EXERCISE PROMPT: For every line in the material, set down an identical one.

RECORDS:
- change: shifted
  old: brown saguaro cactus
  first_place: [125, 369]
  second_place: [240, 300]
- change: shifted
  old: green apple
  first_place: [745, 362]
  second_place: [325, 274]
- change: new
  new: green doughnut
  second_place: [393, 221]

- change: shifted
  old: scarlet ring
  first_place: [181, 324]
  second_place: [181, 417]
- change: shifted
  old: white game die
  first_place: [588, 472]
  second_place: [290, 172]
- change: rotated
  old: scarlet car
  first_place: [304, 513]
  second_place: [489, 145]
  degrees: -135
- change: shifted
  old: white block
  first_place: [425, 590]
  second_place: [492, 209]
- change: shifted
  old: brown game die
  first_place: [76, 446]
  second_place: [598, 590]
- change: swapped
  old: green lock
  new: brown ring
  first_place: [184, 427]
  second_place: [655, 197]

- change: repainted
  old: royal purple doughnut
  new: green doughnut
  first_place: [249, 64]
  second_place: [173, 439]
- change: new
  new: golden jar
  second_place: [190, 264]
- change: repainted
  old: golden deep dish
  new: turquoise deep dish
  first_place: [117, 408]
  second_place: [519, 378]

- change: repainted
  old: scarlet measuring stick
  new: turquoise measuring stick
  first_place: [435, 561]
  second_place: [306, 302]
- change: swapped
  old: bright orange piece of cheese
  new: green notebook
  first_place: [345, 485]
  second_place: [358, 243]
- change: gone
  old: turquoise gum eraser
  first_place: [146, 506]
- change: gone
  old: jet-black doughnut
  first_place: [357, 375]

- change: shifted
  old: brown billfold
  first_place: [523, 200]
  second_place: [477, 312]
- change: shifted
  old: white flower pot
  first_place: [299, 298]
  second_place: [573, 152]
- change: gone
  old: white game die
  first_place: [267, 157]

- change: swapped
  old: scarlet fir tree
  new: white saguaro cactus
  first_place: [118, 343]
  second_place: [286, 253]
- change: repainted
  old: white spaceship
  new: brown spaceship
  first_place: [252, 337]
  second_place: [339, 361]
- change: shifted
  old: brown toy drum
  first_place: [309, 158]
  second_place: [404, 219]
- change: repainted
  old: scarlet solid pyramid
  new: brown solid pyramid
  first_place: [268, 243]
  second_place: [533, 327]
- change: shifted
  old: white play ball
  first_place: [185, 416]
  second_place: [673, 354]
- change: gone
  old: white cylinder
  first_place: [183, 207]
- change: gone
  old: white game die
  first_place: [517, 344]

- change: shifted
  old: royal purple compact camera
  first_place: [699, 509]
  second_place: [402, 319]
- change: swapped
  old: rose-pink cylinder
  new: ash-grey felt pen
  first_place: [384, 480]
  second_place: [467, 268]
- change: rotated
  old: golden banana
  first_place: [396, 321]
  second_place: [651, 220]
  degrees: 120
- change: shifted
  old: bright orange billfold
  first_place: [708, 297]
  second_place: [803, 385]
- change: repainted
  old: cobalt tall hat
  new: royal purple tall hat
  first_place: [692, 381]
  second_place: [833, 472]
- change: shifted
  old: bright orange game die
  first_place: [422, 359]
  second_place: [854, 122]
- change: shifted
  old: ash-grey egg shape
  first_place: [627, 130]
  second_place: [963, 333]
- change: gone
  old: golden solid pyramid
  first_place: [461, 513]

WRITTEN REPLY:
- change: shifted
  old: brown saguaro cactus
  first_place: [125, 369]
  second_place: [240, 300]
- change: shifted
  old: green apple
  first_place: [745, 362]
  second_place: [325, 274]
- change: new
  new: green doughnut
  second_place: [393, 221]

- change: shifted
  old: scarlet ring
  first_place: [181, 324]
  second_place: [181, 417]
- change: shifted
  old: white game die
  first_place: [588, 472]
  second_place: [290, 172]
- change: rotated
  old: scarlet car
  first_place: [304, 513]
  second_place: [489, 145]
  degrees: -135
- change: shifted
  old: white block
  first_place: [425, 590]
  second_place: [492, 209]
- change: shifted
  old: brown game die
  first_place: [76, 446]
  second_place: [598, 590]
- change: swapped
  old: green lock
  new: brown ring
  first_place: [184, 427]
  second_place: [655, 197]

- change: repainted
  old: royal purple doughnut
  new: green doughnut
  first_place: [249, 64]
  second_place: [173, 439]
- change: new
  new: golden jar
  second_place: [190, 264]
- change: repainted
  old: golden deep dish
  new: turquoise deep dish
  first_place: [117, 408]
  second_place: [519, 378]

- change: repainted
  old: scarlet measuring stick
  new: turquoise measuring stick
  first_place: [435, 561]
  second_place: [306, 302]
- change: swapped
  old: bright orange piece of cheese
  new: green notebook
  first_place: [345, 485]
  second_place: [358, 243]
- change: gone
  old: turquoise gum eraser
  first_place: [146, 506]
- change: gone
  old: jet-black doughnut
  first_place: [357, 375]

- change: shifted
  old: brown billfold
  first_place: [523, 200]
  second_place: [477, 312]
- change: shifted
  old: white flower pot
  first_place: [299, 298]
  second_place: [573, 152]
- change: gone
  old: white game die
  first_place: [267, 157]

- change: swapped
  old: scarlet fir tree
  new: white saguaro cactus
  first_place: [118, 343]
  second_place: [286, 253]
- change: repainted
  old: white spaceship
  new: brown spaceship
  first_place: [252, 337]
  second_place: [339, 361]
- change: shifted
  old: brown toy drum
  first_place: [309, 158]
  second_place: [404, 219]
- change: repainted
  old: scarlet solid pyramid
  new: brown solid pyramid
  first_place: [268, 243]
  second_place: [533, 327]
- change: shifted
  old: white play ball
  first_place: [185, 416]
  second_place: [673, 354]
- change: gone
  old: white cylinder
  first_place: [183, 207]
- change: gone
  old: white game die
  first_place: [517, 344]

- change: shifted
  old: royal purple compact camera
  first_place: [699, 509]
  second_place: [402, 319]
- change: swapped
  old: rose-pink cylinder
  new: ash-grey felt pen
  first_place: [384, 480]
  second_place: [467, 268]
- change: rotated
  old: golden banana
  first_place: [396, 321]
  second_place: [651, 220]
  degrees: 120
- change: shifted
  old: bright orange billfold
  first_place: [708, 297]
  second_place: [803, 385]
- change: repainted
  old: cobalt tall hat
  new: royal purple tall hat
  first_place: [692, 381]
  second_place: [833, 472]
- change: shifted
  old: bright orange game die
  first_place: [422, 359]
  second_place: [854, 122]
- change: shifted
  old: ash-grey egg shape
  first_place: [627, 130]
  second_place: [963, 333]
- change: gone
  old: golden solid pyramid
  first_place: [461, 513]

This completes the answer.